EXERCISE
Copy out every line of the data where the word "light" is found.

RECORDS FOR THIS TASK
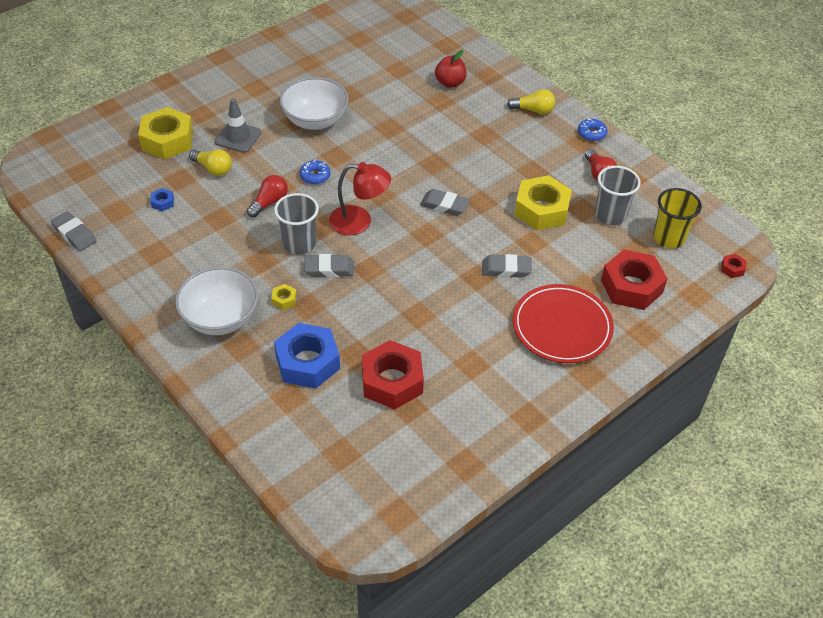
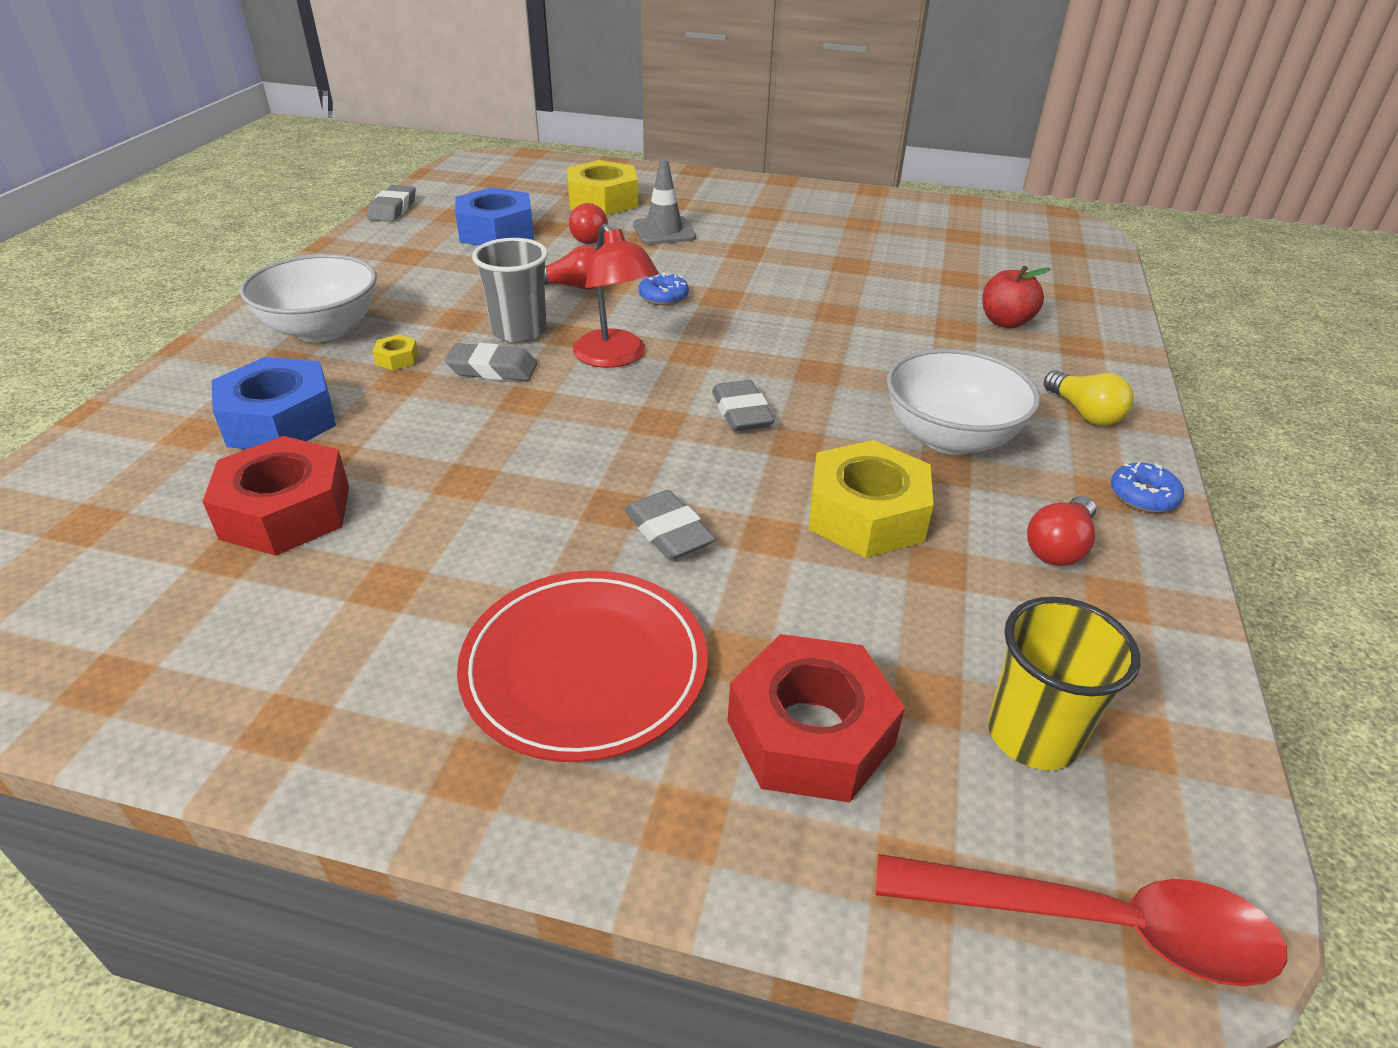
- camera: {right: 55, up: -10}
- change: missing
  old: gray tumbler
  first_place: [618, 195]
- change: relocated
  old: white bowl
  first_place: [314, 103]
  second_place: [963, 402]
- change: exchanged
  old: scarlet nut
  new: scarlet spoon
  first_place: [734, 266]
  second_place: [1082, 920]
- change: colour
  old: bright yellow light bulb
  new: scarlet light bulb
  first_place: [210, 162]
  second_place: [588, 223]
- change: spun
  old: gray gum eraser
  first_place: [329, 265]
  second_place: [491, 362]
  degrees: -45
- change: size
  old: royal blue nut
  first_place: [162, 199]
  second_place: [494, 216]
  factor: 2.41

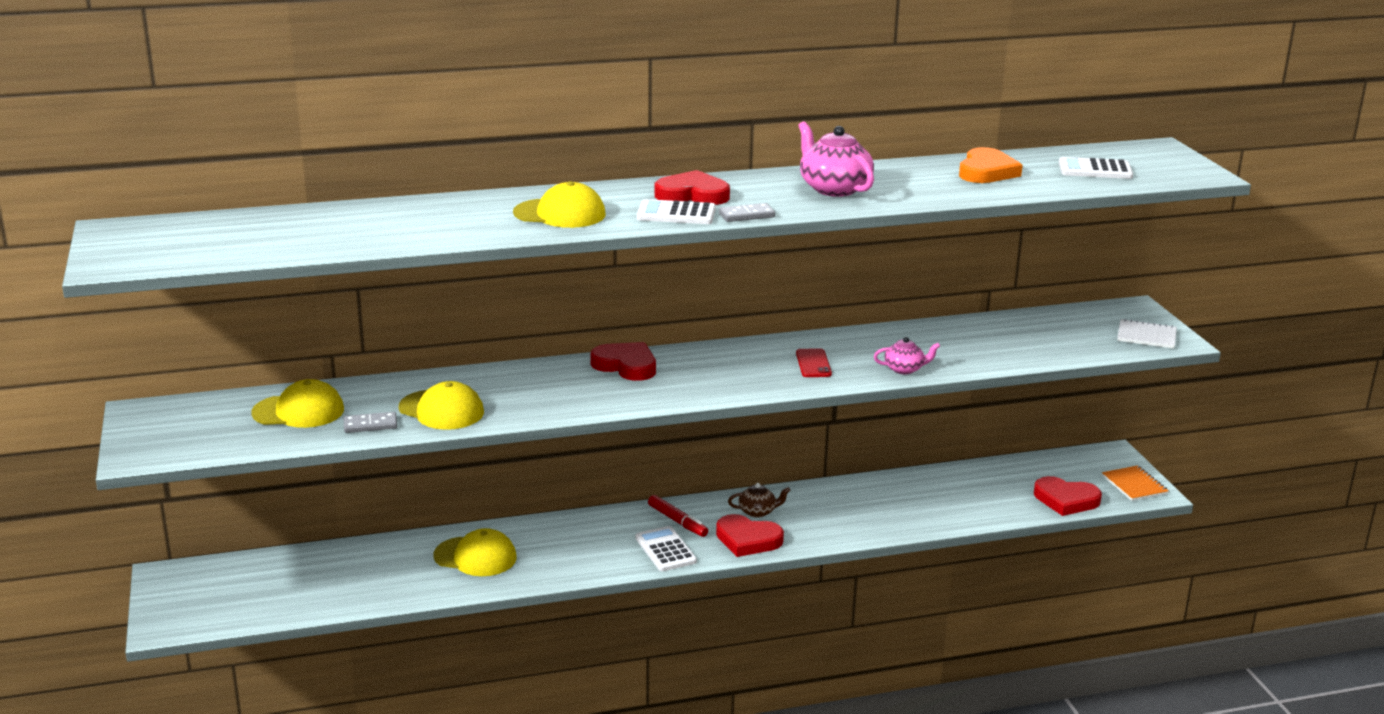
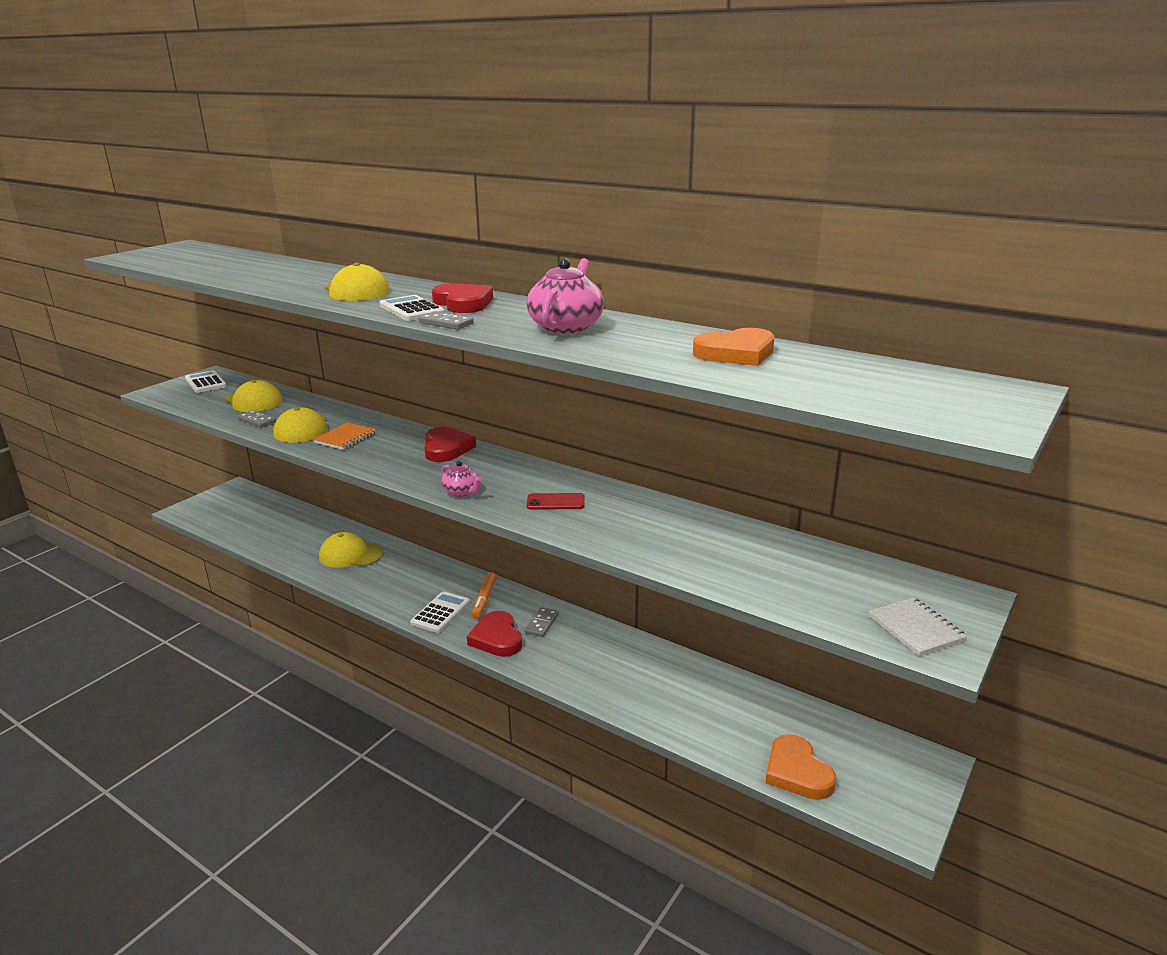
- camera: {right: 50, up: 0}
- change: relocated
  old: pink tea pot
  first_place: [907, 355]
  second_place: [461, 479]
- change: relocated
  old: white calculator
  first_place: [1096, 168]
  second_place: [206, 381]
- change: relocated
  old: orange notebook
  first_place: [1135, 483]
  second_place: [345, 436]
- change: exchanged
  old: brown tea pot
  new: gray domino piece
  first_place: [759, 500]
  second_place: [542, 622]
- change: colour
  old: scarlet felt pen
  new: orange felt pen
  first_place: [678, 516]
  second_place: [484, 595]
- change: colour
  old: scarlet heart
  new: orange heart
  first_place: [1068, 496]
  second_place: [800, 767]
- change: spun
  old: bright yellow peaked cap
  first_place: [475, 552]
  second_place: [351, 550]
  degrees: 120
- change: spun
  old: scarlet phone
  first_place: [814, 362]
  second_place: [556, 501]
  degrees: 45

ANSWER
  old: bright yellow light bulb
  new: scarlet light bulb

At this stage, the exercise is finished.